- [DATA IN THIS EXERCISE]
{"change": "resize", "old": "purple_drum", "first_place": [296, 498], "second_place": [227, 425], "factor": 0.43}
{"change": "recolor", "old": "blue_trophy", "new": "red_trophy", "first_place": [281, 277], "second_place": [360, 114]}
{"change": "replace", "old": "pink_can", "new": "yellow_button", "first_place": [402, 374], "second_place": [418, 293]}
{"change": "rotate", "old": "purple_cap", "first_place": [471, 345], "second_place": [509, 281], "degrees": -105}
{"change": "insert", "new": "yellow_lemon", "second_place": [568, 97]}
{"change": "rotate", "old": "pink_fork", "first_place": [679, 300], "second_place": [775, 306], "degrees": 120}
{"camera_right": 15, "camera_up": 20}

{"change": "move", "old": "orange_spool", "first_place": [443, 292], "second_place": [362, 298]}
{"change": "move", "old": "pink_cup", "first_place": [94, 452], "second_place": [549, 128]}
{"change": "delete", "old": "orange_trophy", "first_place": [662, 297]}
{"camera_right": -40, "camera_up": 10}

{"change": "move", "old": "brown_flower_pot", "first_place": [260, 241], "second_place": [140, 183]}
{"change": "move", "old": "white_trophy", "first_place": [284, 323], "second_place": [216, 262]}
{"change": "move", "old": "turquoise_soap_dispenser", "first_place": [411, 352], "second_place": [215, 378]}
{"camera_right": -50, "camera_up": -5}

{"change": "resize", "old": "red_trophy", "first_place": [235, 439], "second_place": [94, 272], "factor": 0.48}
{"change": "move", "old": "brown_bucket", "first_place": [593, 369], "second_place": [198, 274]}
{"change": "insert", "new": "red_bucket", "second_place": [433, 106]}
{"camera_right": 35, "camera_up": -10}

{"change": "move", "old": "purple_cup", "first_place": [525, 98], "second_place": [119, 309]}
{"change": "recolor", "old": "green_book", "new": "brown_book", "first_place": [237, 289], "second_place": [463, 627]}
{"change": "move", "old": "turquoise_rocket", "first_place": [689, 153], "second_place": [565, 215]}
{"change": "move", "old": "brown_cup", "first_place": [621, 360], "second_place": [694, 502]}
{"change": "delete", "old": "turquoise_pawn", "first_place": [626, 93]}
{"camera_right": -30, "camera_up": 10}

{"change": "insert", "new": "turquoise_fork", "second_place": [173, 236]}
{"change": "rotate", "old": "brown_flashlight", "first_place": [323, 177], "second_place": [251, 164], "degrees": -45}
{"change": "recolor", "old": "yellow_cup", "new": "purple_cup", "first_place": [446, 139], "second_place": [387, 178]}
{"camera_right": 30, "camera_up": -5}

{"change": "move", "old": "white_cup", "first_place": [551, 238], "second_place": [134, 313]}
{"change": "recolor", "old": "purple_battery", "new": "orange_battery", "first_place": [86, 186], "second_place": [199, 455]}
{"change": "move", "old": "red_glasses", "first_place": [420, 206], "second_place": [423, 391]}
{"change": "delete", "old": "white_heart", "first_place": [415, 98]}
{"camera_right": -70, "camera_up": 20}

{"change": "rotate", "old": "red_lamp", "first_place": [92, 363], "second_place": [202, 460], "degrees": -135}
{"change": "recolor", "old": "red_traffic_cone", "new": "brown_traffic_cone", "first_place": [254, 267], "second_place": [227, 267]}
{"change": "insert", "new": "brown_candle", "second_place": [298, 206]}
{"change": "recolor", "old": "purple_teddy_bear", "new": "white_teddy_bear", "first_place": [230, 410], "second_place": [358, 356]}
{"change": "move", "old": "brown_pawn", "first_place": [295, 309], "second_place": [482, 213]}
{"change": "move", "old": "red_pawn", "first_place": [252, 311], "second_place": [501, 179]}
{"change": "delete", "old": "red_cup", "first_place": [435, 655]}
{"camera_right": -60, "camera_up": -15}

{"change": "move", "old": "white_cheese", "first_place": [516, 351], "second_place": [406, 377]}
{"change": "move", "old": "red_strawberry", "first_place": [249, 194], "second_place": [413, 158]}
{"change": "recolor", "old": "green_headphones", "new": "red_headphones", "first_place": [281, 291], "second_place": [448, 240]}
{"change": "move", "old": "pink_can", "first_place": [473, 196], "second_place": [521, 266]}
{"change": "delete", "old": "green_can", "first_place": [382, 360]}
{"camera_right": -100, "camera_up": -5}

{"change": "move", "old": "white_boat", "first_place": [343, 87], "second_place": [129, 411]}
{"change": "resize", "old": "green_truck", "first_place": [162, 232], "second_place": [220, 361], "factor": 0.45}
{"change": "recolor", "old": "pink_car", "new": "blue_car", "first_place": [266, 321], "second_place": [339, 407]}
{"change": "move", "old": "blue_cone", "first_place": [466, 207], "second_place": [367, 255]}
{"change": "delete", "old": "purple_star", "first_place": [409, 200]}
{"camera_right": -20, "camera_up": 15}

- [PROBLEM DESCRIPTION]
Type out the material again, matching every line.

- [TASK RESULT]
{"change": "resize", "old": "purple_drum", "first_place": [296, 498], "second_place": [227, 425], "factor": 0.43}
{"change": "recolor", "old": "blue_trophy", "new": "red_trophy", "first_place": [281, 277], "second_place": [360, 114]}
{"change": "replace", "old": "pink_can", "new": "yellow_button", "first_place": [402, 374], "second_place": [418, 293]}
{"change": "rotate", "old": "purple_cap", "first_place": [471, 345], "second_place": [509, 281], "degrees": -105}
{"change": "insert", "new": "yellow_lemon", "second_place": [568, 97]}
{"change": "rotate", "old": "pink_fork", "first_place": [679, 300], "second_place": [775, 306], "degrees": 120}
{"camera_right": 15, "camera_up": 20}

{"change": "move", "old": "orange_spool", "first_place": [443, 292], "second_place": [362, 298]}
{"change": "move", "old": "pink_cup", "first_place": [94, 452], "second_place": [549, 128]}
{"change": "delete", "old": "orange_trophy", "first_place": [662, 297]}
{"camera_right": -40, "camera_up": 10}

{"change": "move", "old": "brown_flower_pot", "first_place": [260, 241], "second_place": [140, 183]}
{"change": "move", "old": "white_trophy", "first_place": [284, 323], "second_place": [216, 262]}
{"change": "move", "old": "turquoise_soap_dispenser", "first_place": [411, 352], "second_place": [215, 378]}
{"camera_right": -50, "camera_up": -5}

{"change": "resize", "old": "red_trophy", "first_place": [235, 439], "second_place": [94, 272], "factor": 0.48}
{"change": "move", "old": "brown_bucket", "first_place": [593, 369], "second_place": [198, 274]}
{"change": "insert", "new": "red_bucket", "second_place": [433, 106]}
{"camera_right": 35, "camera_up": -10}

{"change": "move", "old": "purple_cup", "first_place": [525, 98], "second_place": [119, 309]}
{"change": "recolor", "old": "green_book", "new": "brown_book", "first_place": [237, 289], "second_place": [463, 627]}
{"change": "move", "old": "turquoise_rocket", "first_place": [689, 153], "second_place": [565, 215]}
{"change": "move", "old": "brown_cup", "first_place": [621, 360], "second_place": [694, 502]}
{"change": "delete", "old": "turquoise_pawn", "first_place": [626, 93]}
{"camera_right": -30, "camera_up": 10}

{"change": "insert", "new": "turquoise_fork", "second_place": [173, 236]}
{"change": "rotate", "old": "brown_flashlight", "first_place": [323, 177], "second_place": [251, 164], "degrees": -45}
{"change": "recolor", "old": "yellow_cup", "new": "purple_cup", "first_place": [446, 139], "second_place": [387, 178]}
{"camera_right": 30, "camera_up": -5}

{"change": "move", "old": "white_cup", "first_place": [551, 238], "second_place": [134, 313]}
{"change": "recolor", "old": "purple_battery", "new": "orange_battery", "first_place": [86, 186], "second_place": [199, 455]}
{"change": "move", "old": "red_glasses", "first_place": [420, 206], "second_place": [423, 391]}
{"change": "delete", "old": "white_heart", "first_place": [415, 98]}
{"camera_right": -70, "camera_up": 20}

{"change": "rotate", "old": "red_lamp", "first_place": [92, 363], "second_place": [202, 460], "degrees": -135}
{"change": "recolor", "old": "red_traffic_cone", "new": "brown_traffic_cone", "first_place": [254, 267], "second_place": [227, 267]}
{"change": "insert", "new": "brown_candle", "second_place": [298, 206]}
{"change": "recolor", "old": "purple_teddy_bear", "new": "white_teddy_bear", "first_place": [230, 410], "second_place": [358, 356]}
{"change": "move", "old": "brown_pawn", "first_place": [295, 309], "second_place": [482, 213]}
{"change": "move", "old": "red_pawn", "first_place": [252, 311], "second_place": [501, 179]}
{"change": "delete", "old": "red_cup", "first_place": [435, 655]}
{"camera_right": -60, "camera_up": -15}

{"change": "move", "old": "white_cheese", "first_place": [516, 351], "second_place": [406, 377]}
{"change": "move", "old": "red_strawberry", "first_place": [249, 194], "second_place": [413, 158]}
{"change": "recolor", "old": "green_headphones", "new": "red_headphones", "first_place": [281, 291], "second_place": [448, 240]}
{"change": "move", "old": "pink_can", "first_place": [473, 196], "second_place": [521, 266]}
{"change": "delete", "old": "green_can", "first_place": [382, 360]}
{"camera_right": -100, "camera_up": -5}

{"change": "move", "old": "white_boat", "first_place": [343, 87], "second_place": [129, 411]}
{"change": "resize", "old": "green_truck", "first_place": [162, 232], "second_place": [220, 361], "factor": 0.45}
{"change": "recolor", "old": "pink_car", "new": "blue_car", "first_place": [266, 321], "second_place": [339, 407]}
{"change": "move", "old": "blue_cone", "first_place": [466, 207], "second_place": [367, 255]}
{"change": "delete", "old": "purple_star", "first_place": [409, 200]}
{"camera_right": -20, "camera_up": 15}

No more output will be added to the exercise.